Task prompt | The reply must reproduce each line below exactly.

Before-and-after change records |
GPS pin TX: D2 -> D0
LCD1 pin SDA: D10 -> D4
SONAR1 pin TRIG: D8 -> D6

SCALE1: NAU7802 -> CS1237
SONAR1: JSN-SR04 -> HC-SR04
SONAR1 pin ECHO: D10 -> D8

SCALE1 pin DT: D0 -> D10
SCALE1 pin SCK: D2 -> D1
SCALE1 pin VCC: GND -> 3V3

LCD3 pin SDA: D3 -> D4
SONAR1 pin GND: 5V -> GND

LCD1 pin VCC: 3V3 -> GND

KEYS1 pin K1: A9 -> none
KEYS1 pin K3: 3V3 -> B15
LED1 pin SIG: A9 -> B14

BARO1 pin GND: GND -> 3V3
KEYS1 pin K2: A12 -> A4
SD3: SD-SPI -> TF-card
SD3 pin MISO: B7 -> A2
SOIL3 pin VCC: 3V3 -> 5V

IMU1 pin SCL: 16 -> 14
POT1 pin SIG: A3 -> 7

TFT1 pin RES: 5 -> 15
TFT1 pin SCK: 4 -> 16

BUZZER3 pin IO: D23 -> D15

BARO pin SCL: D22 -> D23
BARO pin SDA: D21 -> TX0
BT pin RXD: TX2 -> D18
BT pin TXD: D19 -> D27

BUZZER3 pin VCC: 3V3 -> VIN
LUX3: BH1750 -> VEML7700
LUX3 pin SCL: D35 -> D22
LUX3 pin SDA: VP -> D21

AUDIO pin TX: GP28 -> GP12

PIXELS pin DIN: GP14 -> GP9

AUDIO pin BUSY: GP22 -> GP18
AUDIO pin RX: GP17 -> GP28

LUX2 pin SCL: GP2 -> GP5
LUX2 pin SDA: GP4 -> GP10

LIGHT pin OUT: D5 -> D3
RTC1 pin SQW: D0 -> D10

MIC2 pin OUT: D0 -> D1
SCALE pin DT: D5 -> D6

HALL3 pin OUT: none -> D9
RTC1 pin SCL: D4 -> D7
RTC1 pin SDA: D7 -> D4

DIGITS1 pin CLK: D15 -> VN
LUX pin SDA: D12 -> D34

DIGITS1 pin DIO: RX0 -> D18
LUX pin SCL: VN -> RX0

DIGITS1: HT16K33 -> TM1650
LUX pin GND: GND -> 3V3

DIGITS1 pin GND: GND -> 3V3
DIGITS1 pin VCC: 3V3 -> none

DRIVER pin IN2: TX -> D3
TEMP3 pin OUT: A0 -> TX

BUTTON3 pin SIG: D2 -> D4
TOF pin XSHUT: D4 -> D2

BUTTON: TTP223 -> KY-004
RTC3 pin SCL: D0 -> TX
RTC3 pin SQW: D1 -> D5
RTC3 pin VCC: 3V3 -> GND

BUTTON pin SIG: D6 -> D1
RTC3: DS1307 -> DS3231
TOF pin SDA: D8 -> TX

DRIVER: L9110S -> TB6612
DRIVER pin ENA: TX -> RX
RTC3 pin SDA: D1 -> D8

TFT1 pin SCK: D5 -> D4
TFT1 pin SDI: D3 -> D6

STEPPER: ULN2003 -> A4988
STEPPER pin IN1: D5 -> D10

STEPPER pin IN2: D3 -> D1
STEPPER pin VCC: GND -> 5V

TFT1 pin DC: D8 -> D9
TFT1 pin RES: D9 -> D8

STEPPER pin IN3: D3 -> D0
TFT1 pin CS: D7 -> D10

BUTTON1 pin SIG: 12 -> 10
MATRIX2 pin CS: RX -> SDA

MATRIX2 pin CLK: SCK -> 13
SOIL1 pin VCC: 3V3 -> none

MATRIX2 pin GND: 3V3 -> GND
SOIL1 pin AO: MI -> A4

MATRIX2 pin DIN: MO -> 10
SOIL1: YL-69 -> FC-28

Result of the task |
GPS pin TX: D2 -> D0
LCD1 pin SDA: D10 -> D4
SONAR1 pin TRIG: D8 -> D6

SCALE1: NAU7802 -> CS1237
SONAR1: JSN-SR04 -> HC-SR04
SONAR1 pin ECHO: D10 -> D8

SCALE1 pin DT: D0 -> D10
SCALE1 pin SCK: D2 -> D1
SCALE1 pin VCC: GND -> 3V3

LCD3 pin SDA: D3 -> D4
SONAR1 pin GND: 5V -> GND

LCD1 pin VCC: 3V3 -> GND

KEYS1 pin K1: A9 -> none
KEYS1 pin K3: 3V3 -> B15
LED1 pin SIG: A9 -> B14

BARO1 pin GND: GND -> 3V3
KEYS1 pin K2: A12 -> A4
SD3: SD-SPI -> TF-card
SD3 pin MISO: B7 -> A2
SOIL3 pin VCC: 3V3 -> 5V

IMU1 pin SCL: 16 -> 14
POT1 pin SIG: A3 -> 7

TFT1 pin RES: 5 -> 15
TFT1 pin SCK: 4 -> 16

BUZZER3 pin IO: D23 -> D15

BARO pin SCL: D22 -> D23
BARO pin SDA: D21 -> TX0
BT pin RXD: TX2 -> D18
BT pin TXD: D19 -> D27

BUZZER3 pin VCC: 3V3 -> VIN
LUX3: BH1750 -> VEML7700
LUX3 pin SCL: D35 -> D22
LUX3 pin SDA: VP -> D21

AUDIO pin TX: GP28 -> GP12

PIXELS pin DIN: GP14 -> GP9

AUDIO pin BUSY: GP22 -> GP18
AUDIO pin RX: GP17 -> GP28

LUX2 pin SCL: GP2 -> GP5
LUX2 pin SDA: GP4 -> GP10

LIGHT pin OUT: D5 -> D3
RTC1 pin SQW: D0 -> D10

MIC2 pin OUT: D0 -> D1
SCALE pin DT: D5 -> D6

HALL3 pin OUT: none -> D9
RTC1 pin SCL: D4 -> D7
RTC1 pin SDA: D7 -> D4

DIGITS1 pin CLK: D15 -> VN
LUX pin SDA: D12 -> D34

DIGITS1 pin DIO: RX0 -> D18
LUX pin SCL: VN -> RX0

DIGITS1: HT16K33 -> TM1650
LUX pin GND: GND -> 3V3

DIGITS1 pin GND: GND -> 3V3
DIGITS1 pin VCC: 3V3 -> none

DRIVER pin IN2: TX -> D3
TEMP3 pin OUT: A0 -> TX

BUTTON3 pin SIG: D2 -> D4
TOF pin XSHUT: D4 -> D2

BUTTON: TTP223 -> KY-004
RTC3 pin SCL: D0 -> TX
RTC3 pin SQW: D1 -> D5
RTC3 pin VCC: 3V3 -> GND

BUTTON pin SIG: D6 -> D1
RTC3: DS1307 -> DS3231
TOF pin SDA: D8 -> TX

DRIVER: L9110S -> TB6612
DRIVER pin ENA: TX -> RX
RTC3 pin SDA: D1 -> D8

TFT1 pin SCK: D5 -> D4
TFT1 pin SDI: D3 -> D6

STEPPER: ULN2003 -> A4988
STEPPER pin IN1: D5 -> D10

STEPPER pin IN2: D3 -> D1
STEPPER pin VCC: GND -> 5V

TFT1 pin DC: D8 -> D9
TFT1 pin RES: D9 -> D8

STEPPER pin IN3: D3 -> D0
TFT1 pin CS: D7 -> D10

BUTTON1 pin SIG: 12 -> 10
MATRIX2 pin CS: RX -> SDA

MATRIX2 pin CLK: SCK -> 13
SOIL1 pin VCC: 3V3 -> none

MATRIX2 pin GND: 3V3 -> GND
SOIL1 pin AO: MI -> A4

MATRIX2 pin DIN: MO -> 10
SOIL1: YL-69 -> FC-28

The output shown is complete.